DATA RECORDS START

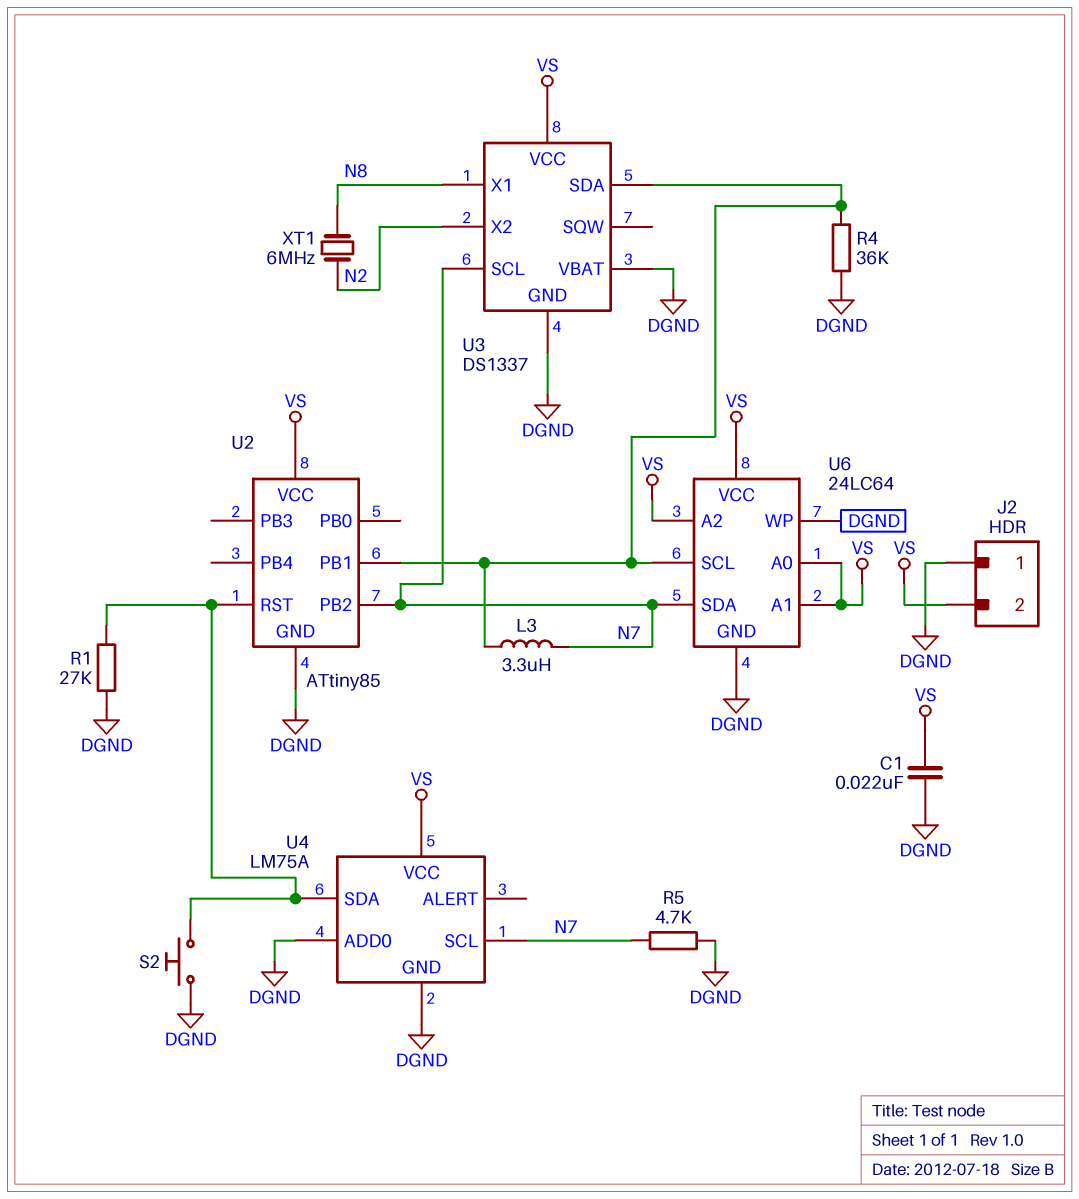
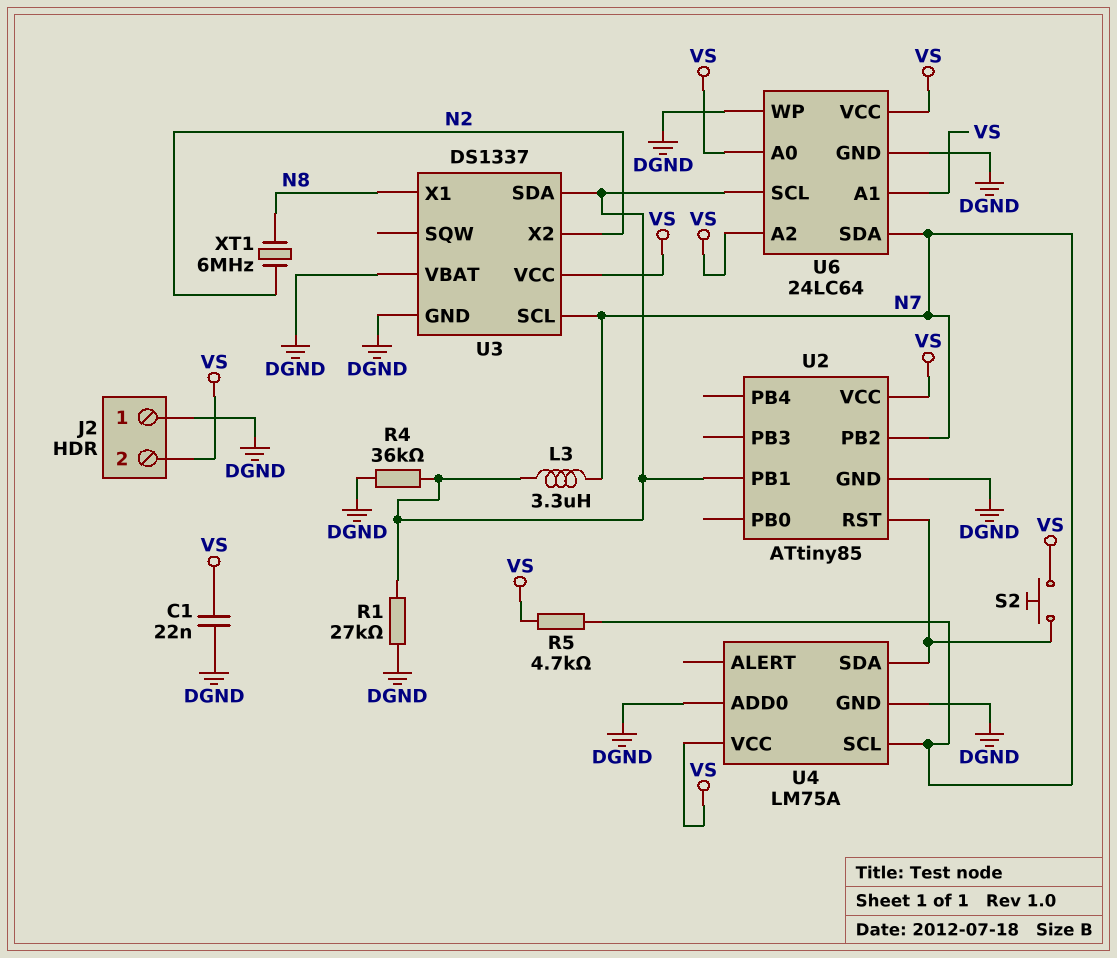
R1: 27k (DGND, U2/RST) -> 27k (DGND, U2/PB1)
R5: 4.7k (DGND, N7) -> 4.7k (N7, VS)
S2: button (DGND, U2/RST) -> button (U2/RST, VS)

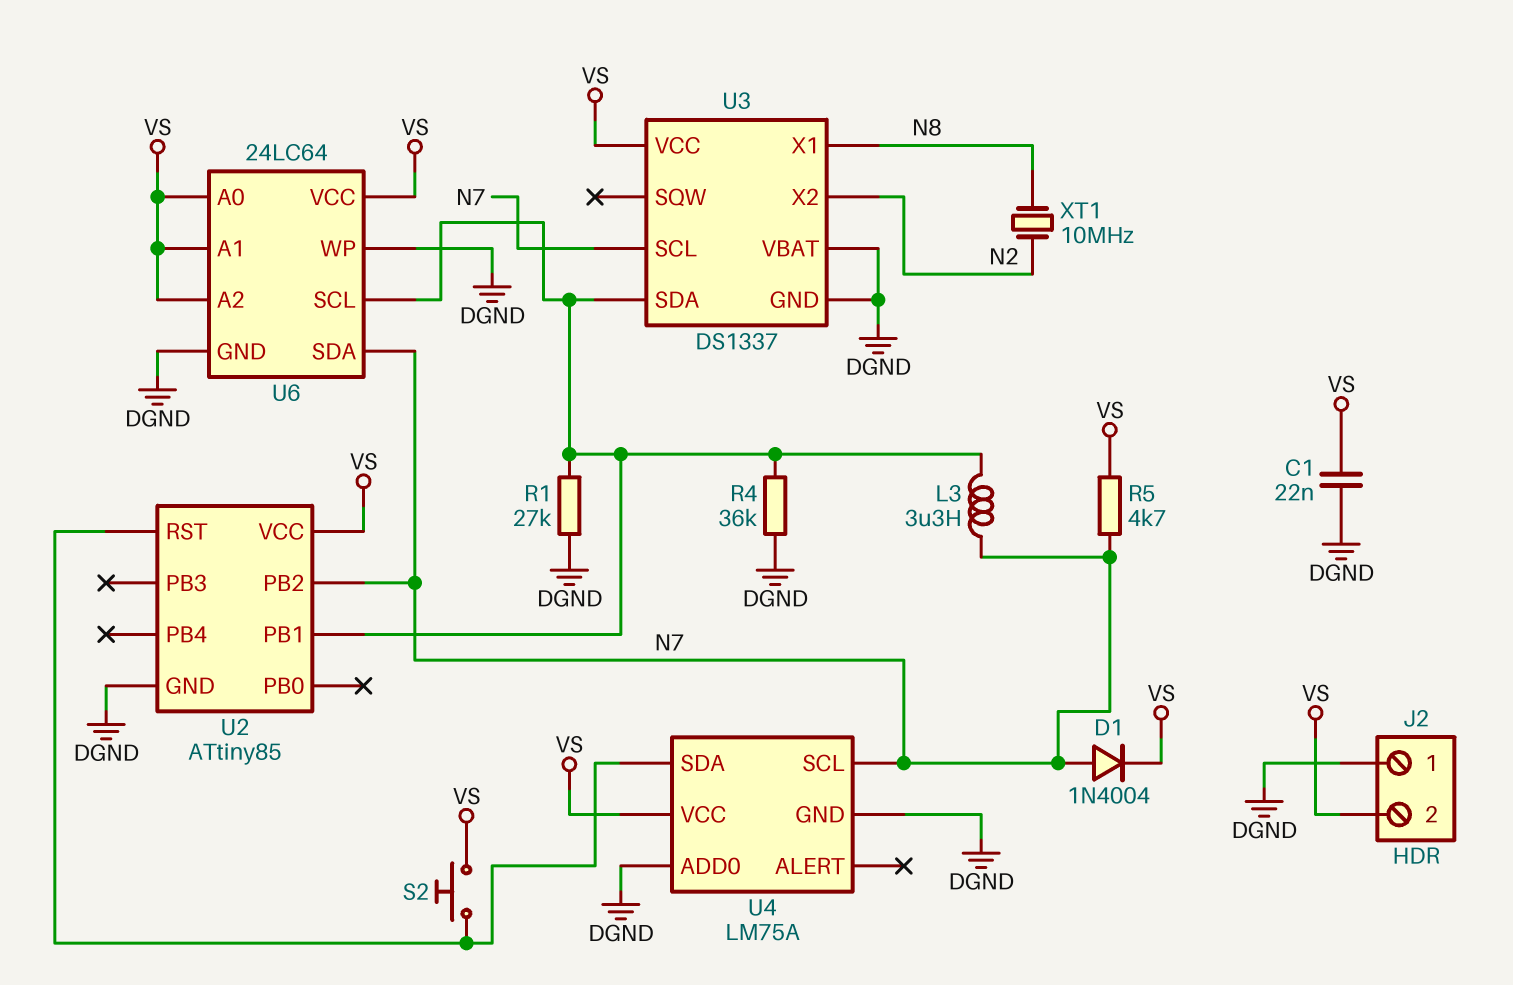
D1: none -> diode 1N4004 (A N7, K VS)
XT1: 6MHz (N2, N8) -> 10MHz (N2, N8)

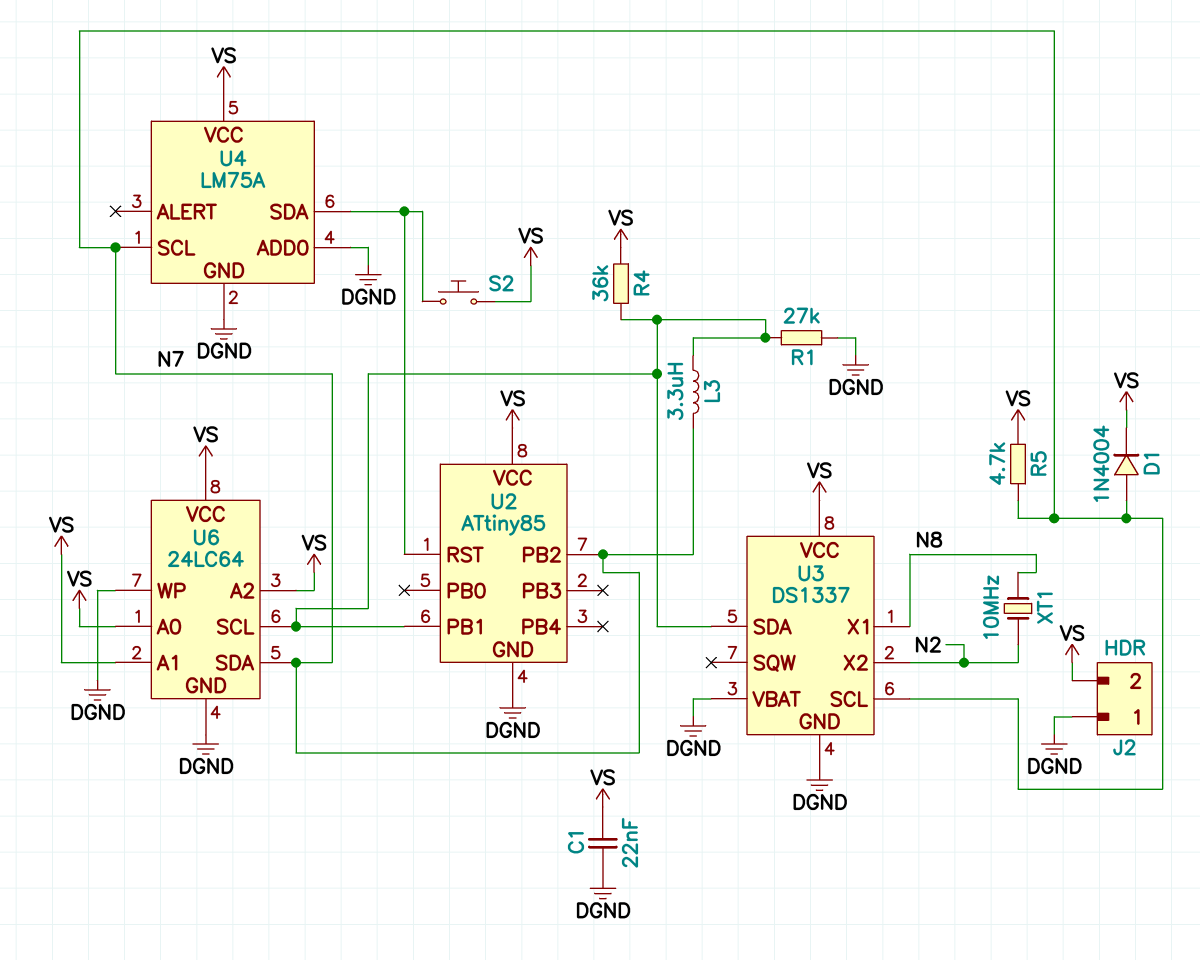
R4: 36k (DGND, U2/PB1) -> 36k (U2/PB1, VS)

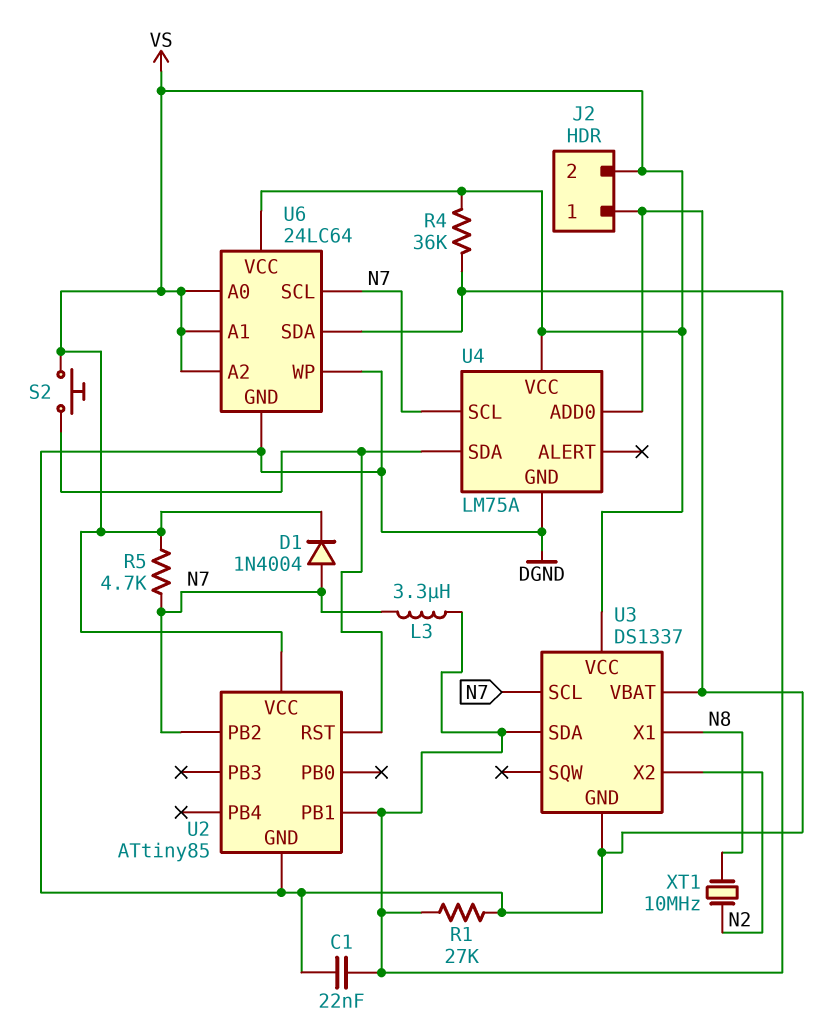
C1: 22nF (DGND, VS) -> 22nF (DGND, U2/PB1)
U6 pin SCL: U2/PB1 -> N7
U6 pin SDA: N7 -> U2/PB1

DATA RECORDS END

- [WHAT IS BEING ASKED] Keep every word of the lines above unchanged in the copy, and omit the pictures.

- [RESPONSE]
R1: 27k (DGND, U2/RST) -> 27k (DGND, U2/PB1)
R5: 4.7k (DGND, N7) -> 4.7k (N7, VS)
S2: button (DGND, U2/RST) -> button (U2/RST, VS)

D1: none -> diode 1N4004 (A N7, K VS)
XT1: 6MHz (N2, N8) -> 10MHz (N2, N8)

R4: 36k (DGND, U2/PB1) -> 36k (U2/PB1, VS)

C1: 22nF (DGND, VS) -> 22nF (DGND, U2/PB1)
U6 pin SCL: U2/PB1 -> N7
U6 pin SDA: N7 -> U2/PB1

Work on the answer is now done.